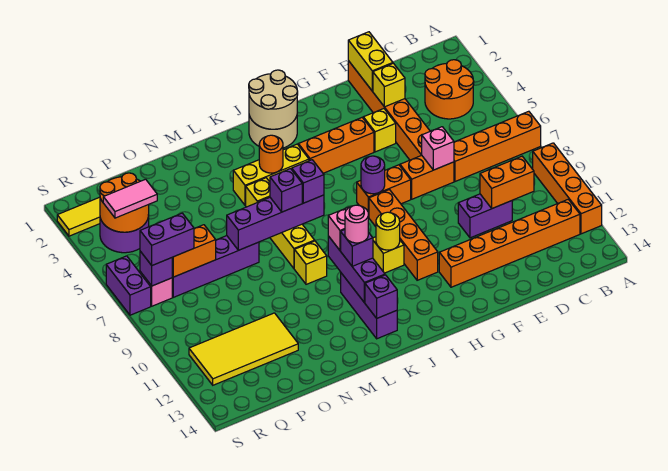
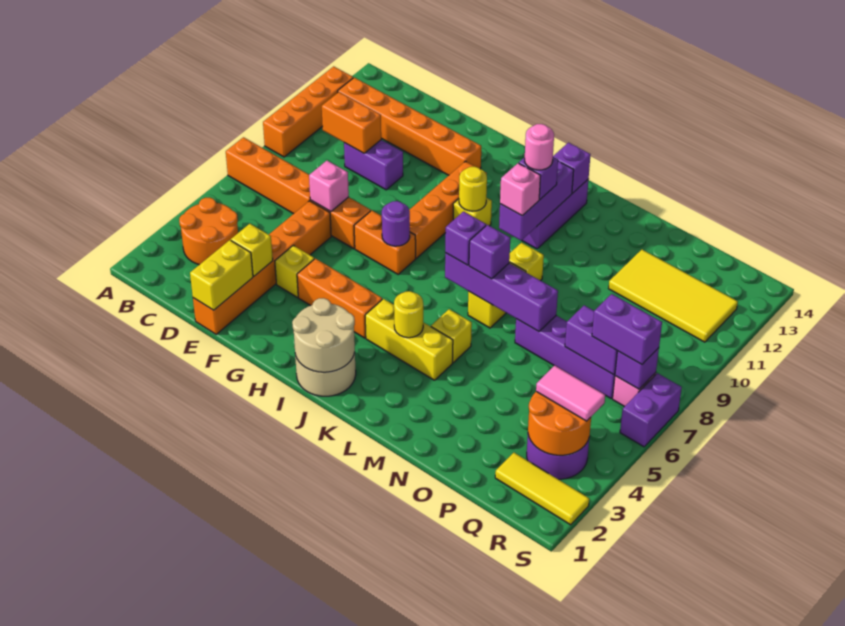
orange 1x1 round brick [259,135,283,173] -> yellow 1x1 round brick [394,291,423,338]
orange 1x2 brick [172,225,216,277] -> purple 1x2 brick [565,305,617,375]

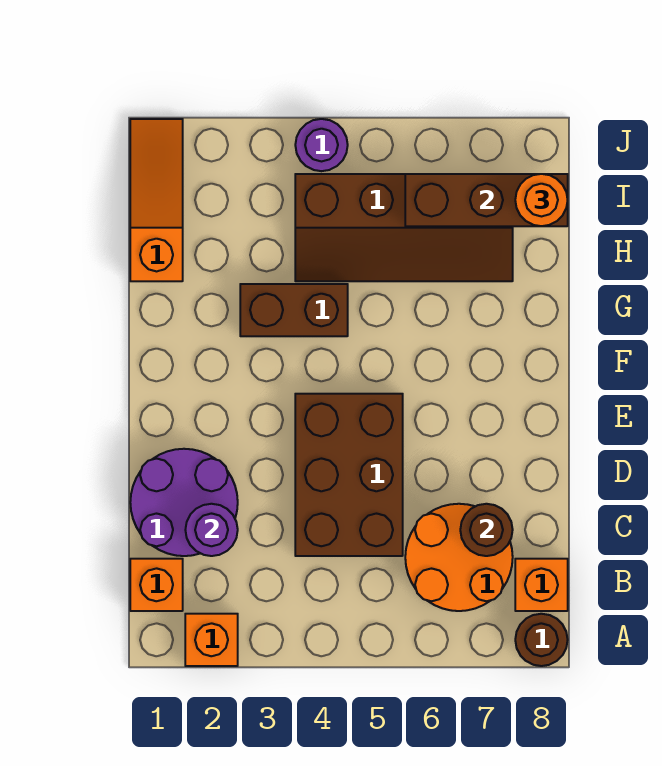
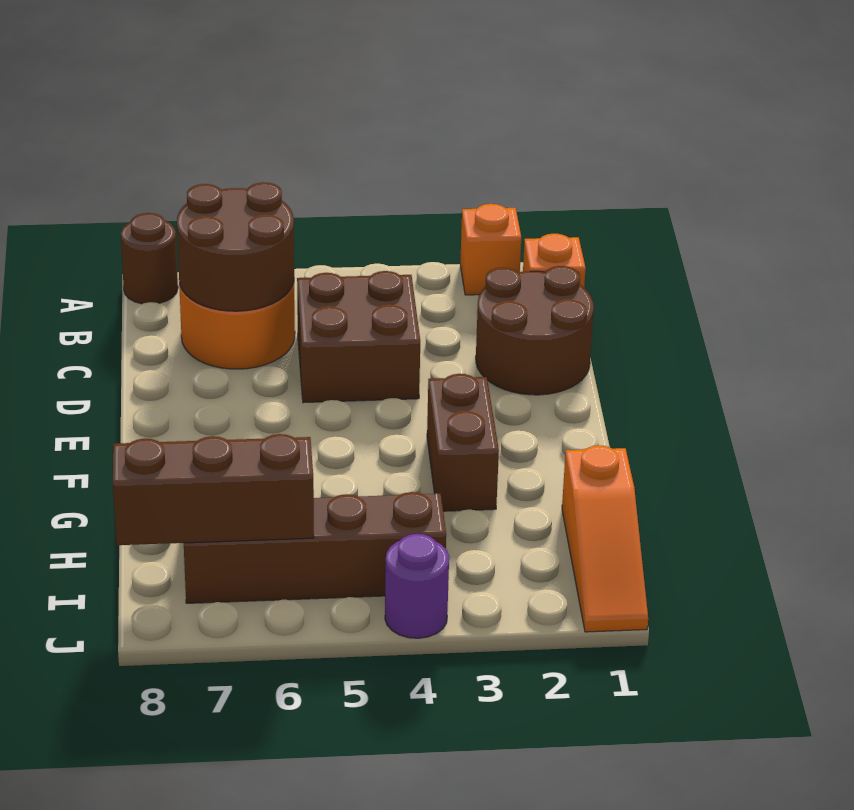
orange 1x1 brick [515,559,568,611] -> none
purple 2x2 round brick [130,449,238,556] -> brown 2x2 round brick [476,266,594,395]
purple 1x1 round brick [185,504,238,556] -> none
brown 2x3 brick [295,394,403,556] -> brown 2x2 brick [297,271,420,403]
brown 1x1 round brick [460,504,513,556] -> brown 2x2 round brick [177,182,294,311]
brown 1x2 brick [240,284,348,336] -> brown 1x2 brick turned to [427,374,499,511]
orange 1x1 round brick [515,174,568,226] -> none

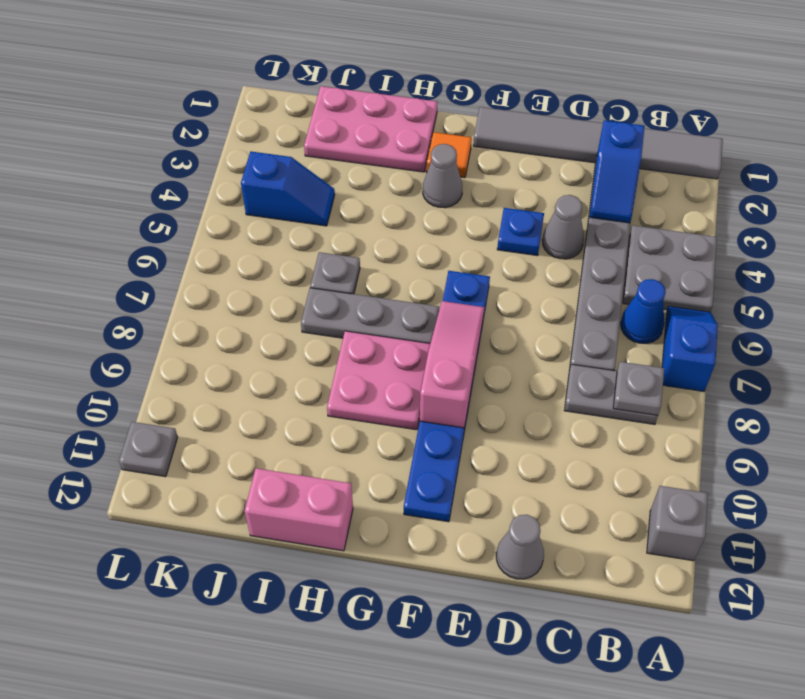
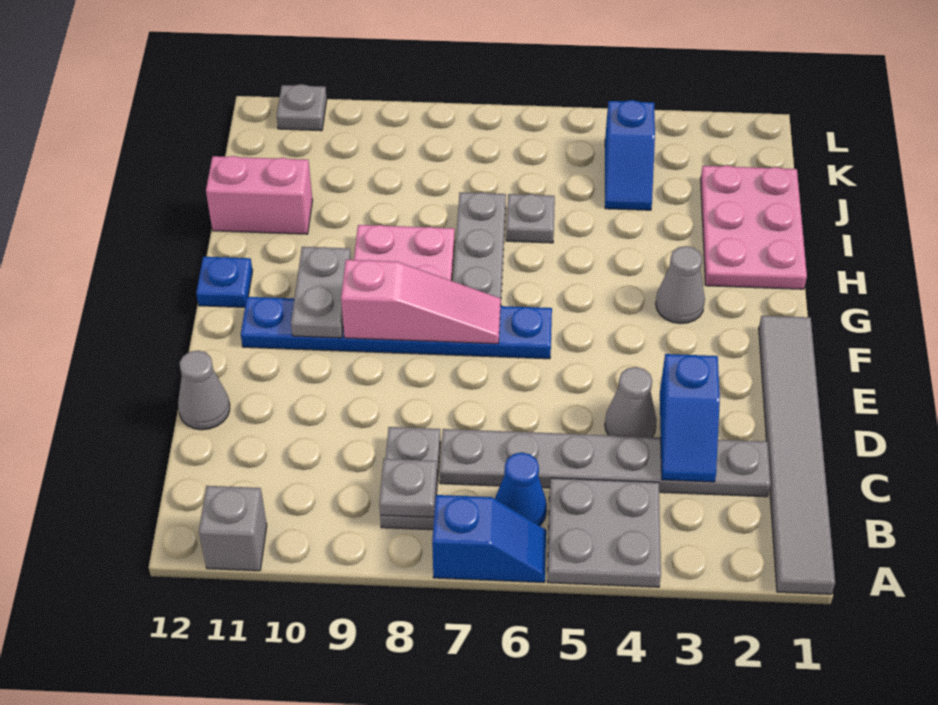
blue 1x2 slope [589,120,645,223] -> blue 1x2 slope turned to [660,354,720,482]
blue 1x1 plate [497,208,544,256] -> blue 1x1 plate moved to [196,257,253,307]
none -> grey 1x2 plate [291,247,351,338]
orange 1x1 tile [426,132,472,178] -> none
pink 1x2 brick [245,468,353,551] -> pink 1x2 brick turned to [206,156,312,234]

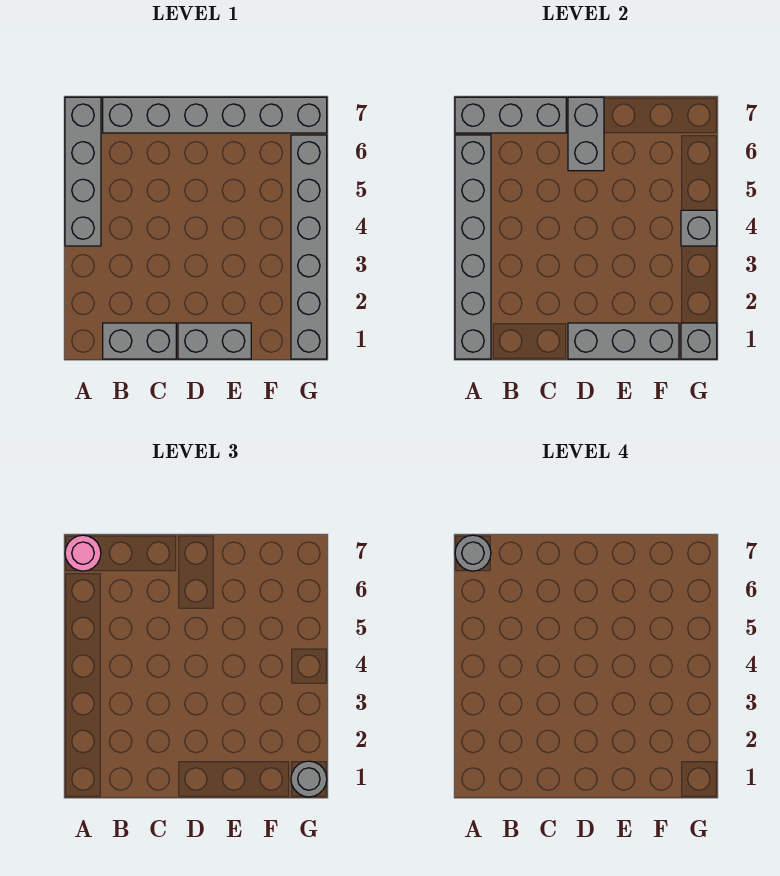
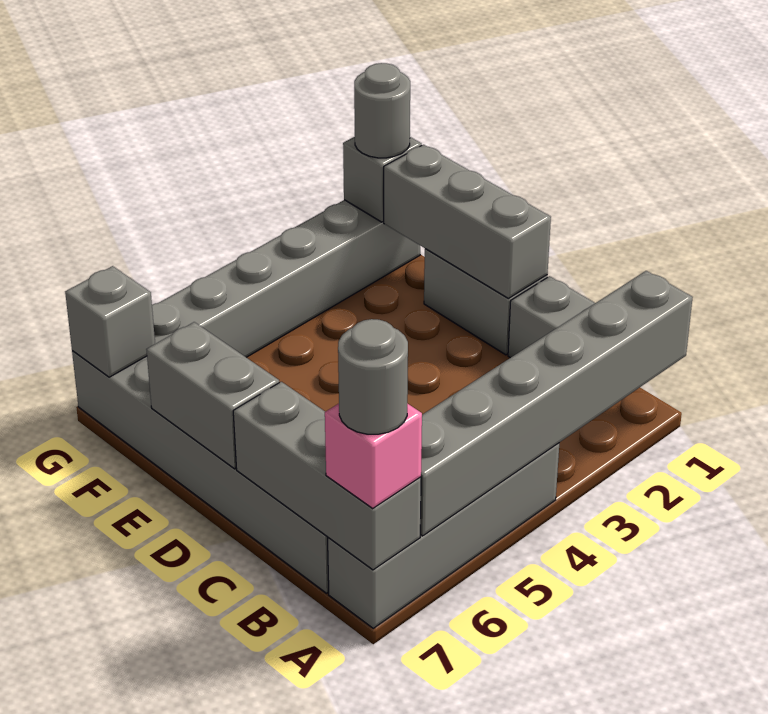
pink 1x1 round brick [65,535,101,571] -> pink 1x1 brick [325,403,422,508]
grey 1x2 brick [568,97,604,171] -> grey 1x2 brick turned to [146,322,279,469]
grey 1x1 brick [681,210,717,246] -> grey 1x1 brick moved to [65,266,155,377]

******************************

* The task *
Repeat the lines of the listing above verbatim, beginning at its first line and ending at the line containing "brown 1x1 round", which is included. Omit pictures.

* Answer *
orange 1x1 round brick [259,135,283,173] -> yellow 1x1 round brick [394,291,423,338]
orange 1x2 brick [172,225,216,277] -> purple 1x2 brick [565,305,617,375]

orange 1x1 brick [515,559,568,611] -> none
purple 2x2 round brick [130,449,238,556] -> brown 2x2 round brick [476,266,594,395]
purple 1x1 round brick [185,504,238,556] -> none
brown 2x3 brick [295,394,403,556] -> brown 2x2 brick [297,271,420,403]
brown 1x1 round brick [460,504,513,556] -> brown 2x2 round brick [177,182,294,311]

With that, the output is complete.